● **WHAT THE EXERCISE ASKS**: Look through the records below and copy each line that includes the word "brown".

● **STORED DATA**:
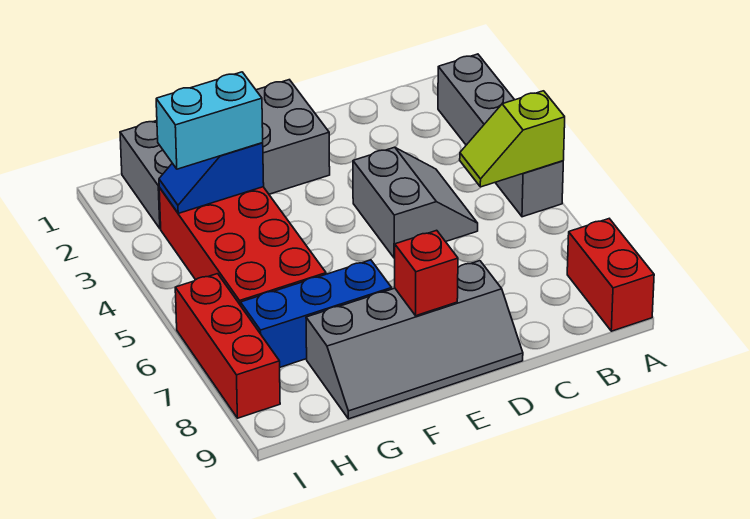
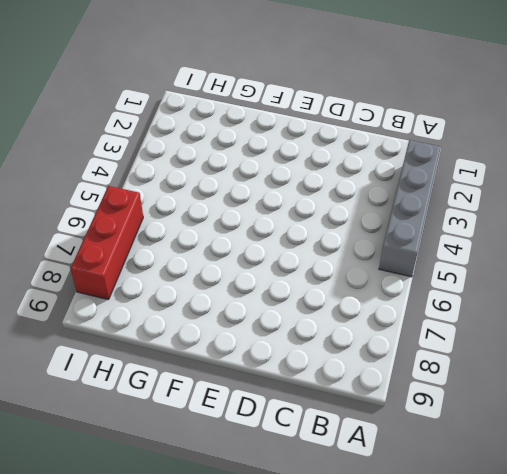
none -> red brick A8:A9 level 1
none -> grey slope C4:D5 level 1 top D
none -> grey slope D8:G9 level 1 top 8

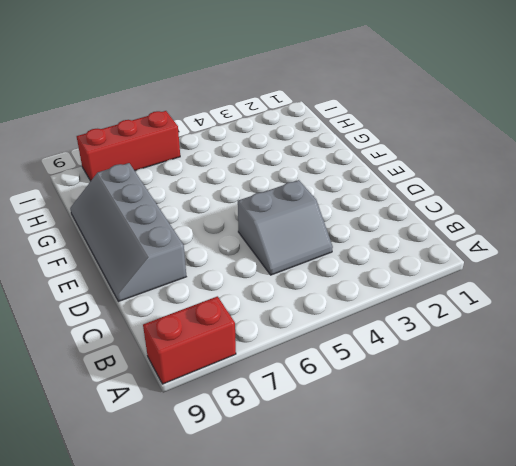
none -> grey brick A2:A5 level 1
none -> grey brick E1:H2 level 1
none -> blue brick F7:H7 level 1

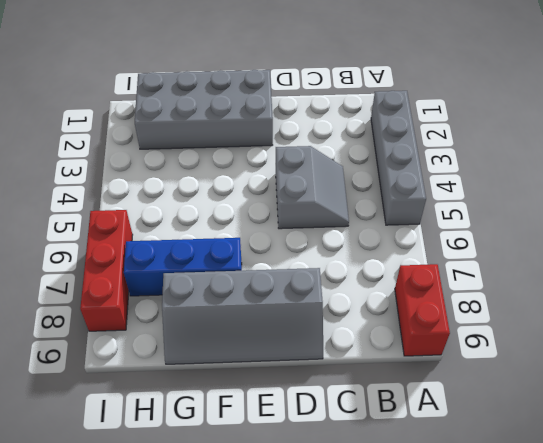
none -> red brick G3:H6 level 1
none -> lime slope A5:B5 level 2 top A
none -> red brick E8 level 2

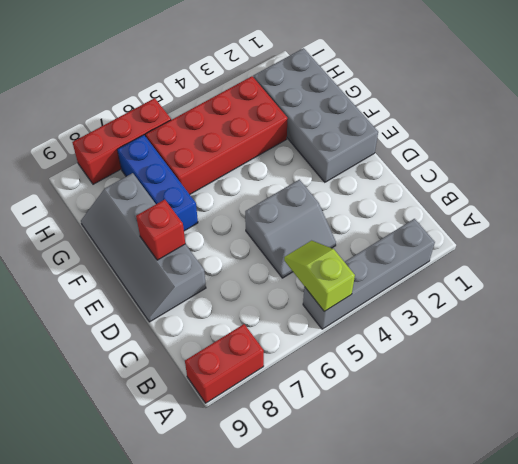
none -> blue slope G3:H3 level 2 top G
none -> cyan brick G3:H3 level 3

...

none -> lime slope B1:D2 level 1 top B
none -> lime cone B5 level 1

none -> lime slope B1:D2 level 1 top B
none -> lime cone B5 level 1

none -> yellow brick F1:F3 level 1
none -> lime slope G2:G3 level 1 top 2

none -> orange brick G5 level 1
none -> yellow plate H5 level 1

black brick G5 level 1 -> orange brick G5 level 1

...

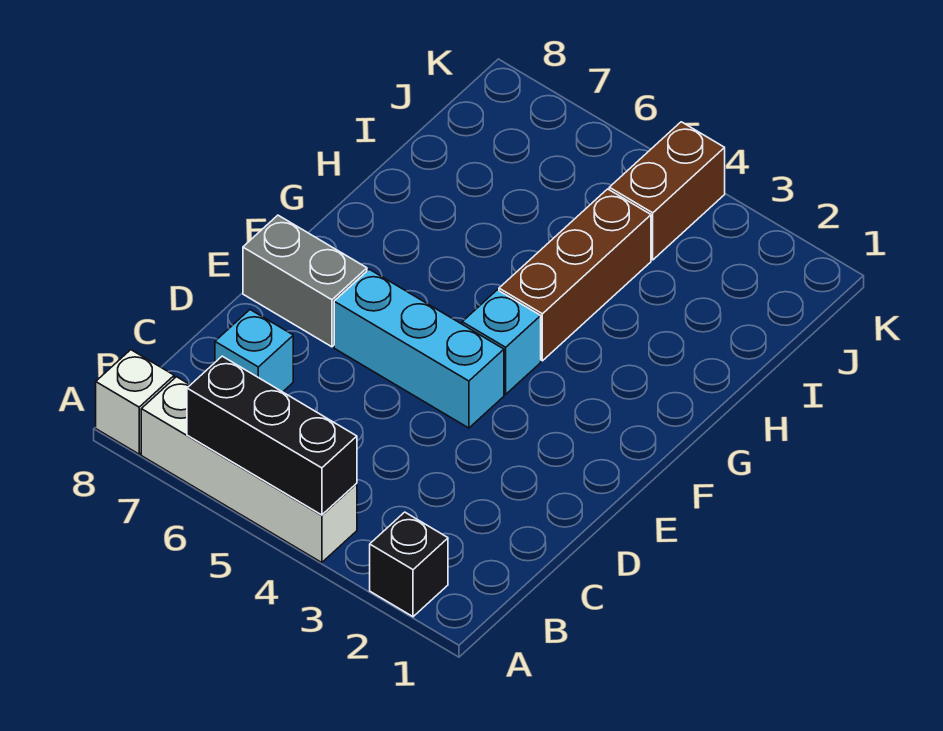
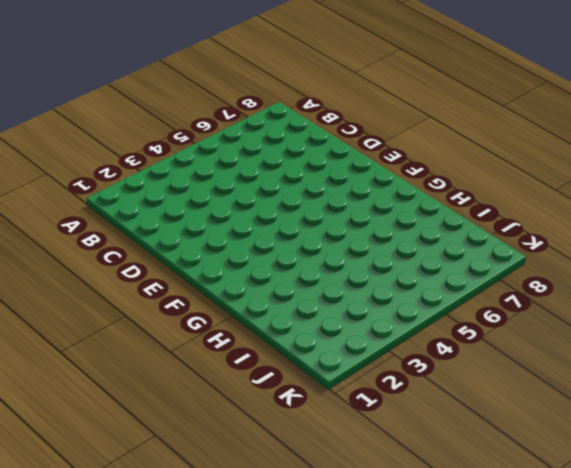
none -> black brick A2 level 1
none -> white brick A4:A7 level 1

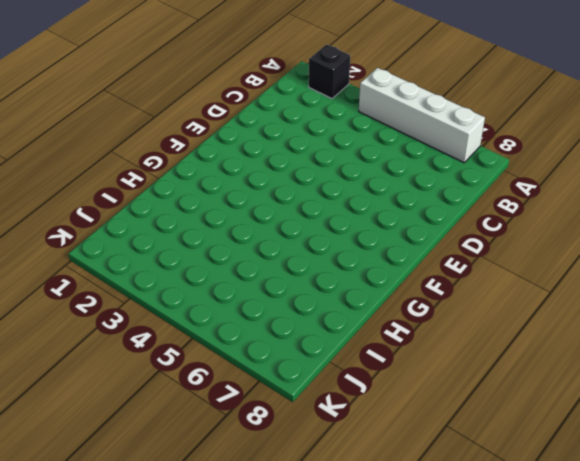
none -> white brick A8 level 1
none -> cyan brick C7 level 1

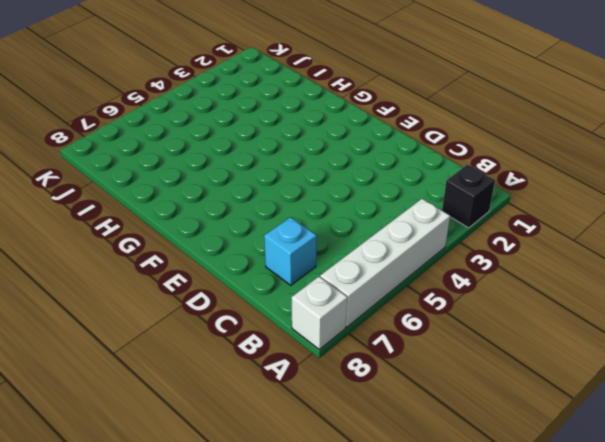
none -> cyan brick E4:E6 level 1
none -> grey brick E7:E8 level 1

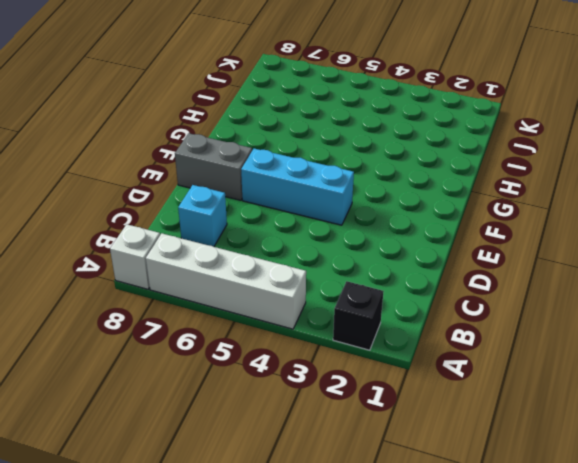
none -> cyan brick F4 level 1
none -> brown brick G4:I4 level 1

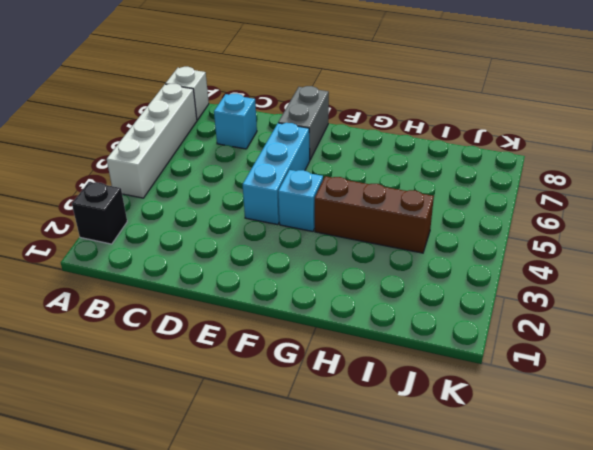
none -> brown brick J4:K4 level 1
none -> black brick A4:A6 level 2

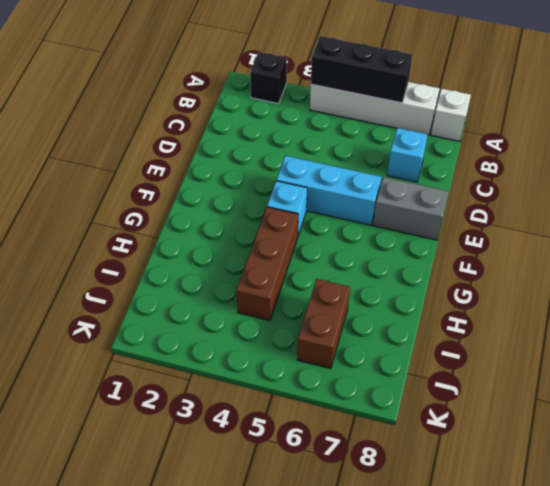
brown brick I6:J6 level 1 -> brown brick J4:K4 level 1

● **YOUR RESPONSE**:
none -> brown brick G4:I4 level 1
none -> brown brick J4:K4 level 1
brown brick I6:J6 level 1 -> brown brick J4:K4 level 1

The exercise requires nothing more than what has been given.